**WHAT THIS TASK INVOLVES**: Copy each record exactly and skip its pictures.

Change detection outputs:
┌────────
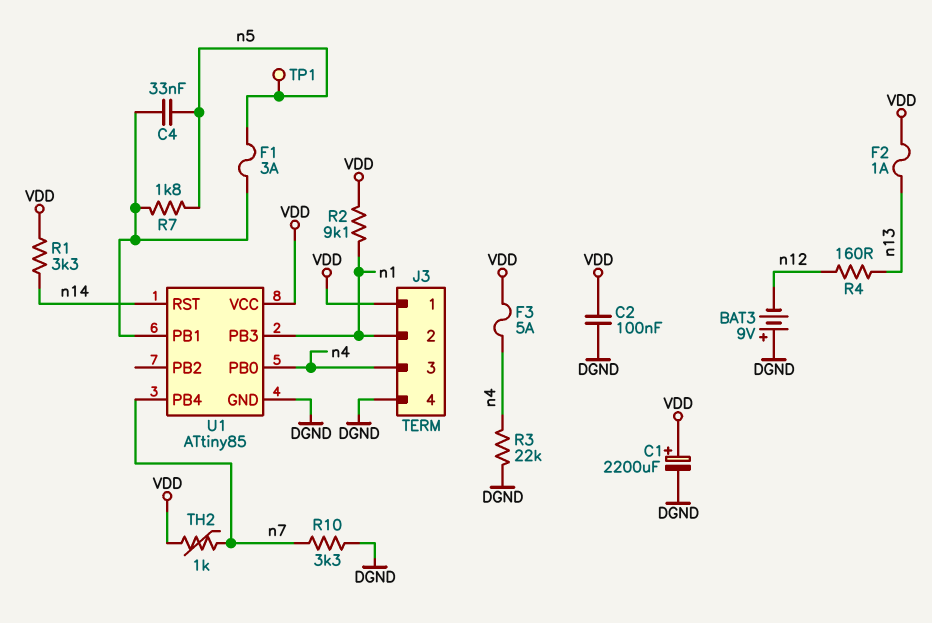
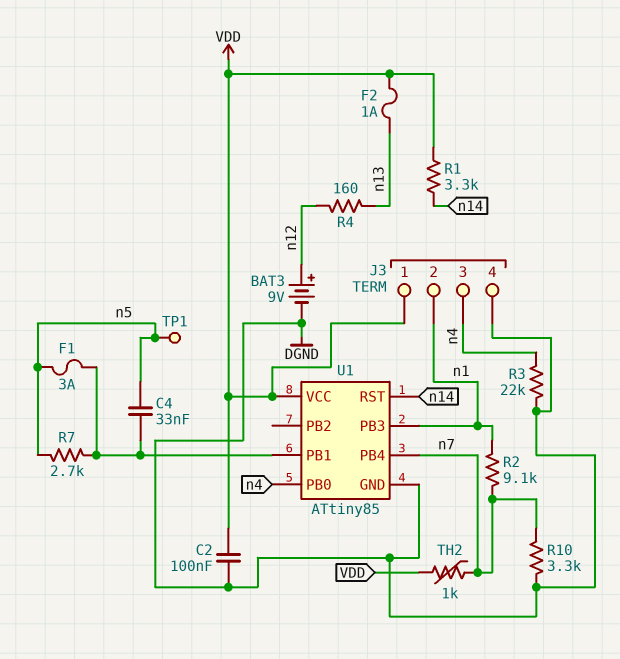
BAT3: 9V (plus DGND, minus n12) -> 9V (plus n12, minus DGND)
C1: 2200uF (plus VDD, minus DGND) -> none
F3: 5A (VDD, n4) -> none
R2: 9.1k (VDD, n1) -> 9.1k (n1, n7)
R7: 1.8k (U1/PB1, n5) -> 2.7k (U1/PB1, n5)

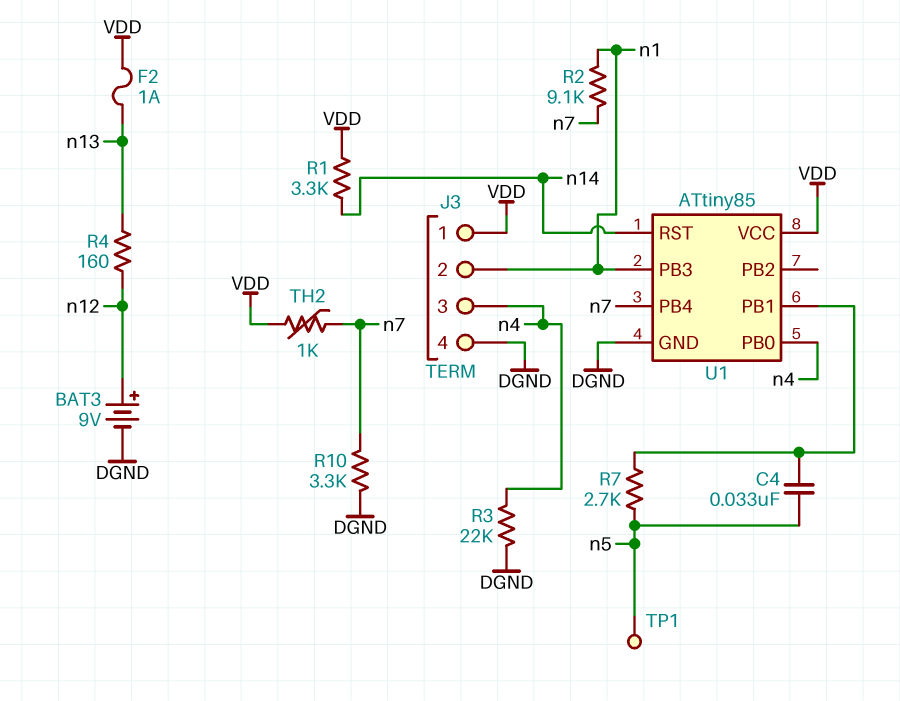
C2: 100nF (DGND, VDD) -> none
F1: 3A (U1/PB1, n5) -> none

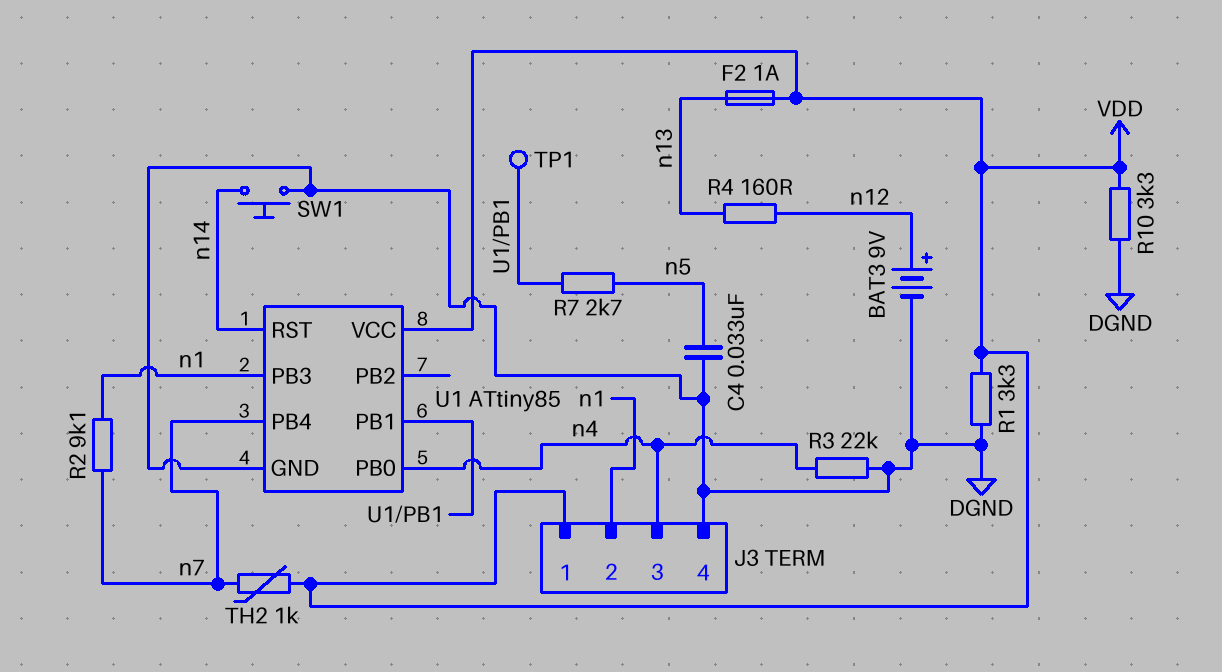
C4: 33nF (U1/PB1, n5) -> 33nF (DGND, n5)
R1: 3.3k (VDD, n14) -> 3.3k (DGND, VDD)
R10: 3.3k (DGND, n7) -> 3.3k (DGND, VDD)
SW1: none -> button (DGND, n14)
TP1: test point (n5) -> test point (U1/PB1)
└────────
**EXERCISE OUTPUT**:
BAT3: 9V (plus DGND, minus n12) -> 9V (plus n12, minus DGND)
C1: 2200uF (plus VDD, minus DGND) -> none
F3: 5A (VDD, n4) -> none
R2: 9.1k (VDD, n1) -> 9.1k (n1, n7)
R7: 1.8k (U1/PB1, n5) -> 2.7k (U1/PB1, n5)

C2: 100nF (DGND, VDD) -> none
F1: 3A (U1/PB1, n5) -> none

C4: 33nF (U1/PB1, n5) -> 33nF (DGND, n5)
R1: 3.3k (VDD, n14) -> 3.3k (DGND, VDD)
R10: 3.3k (DGND, n7) -> 3.3k (DGND, VDD)
SW1: none -> button (DGND, n14)
TP1: test point (n5) -> test point (U1/PB1)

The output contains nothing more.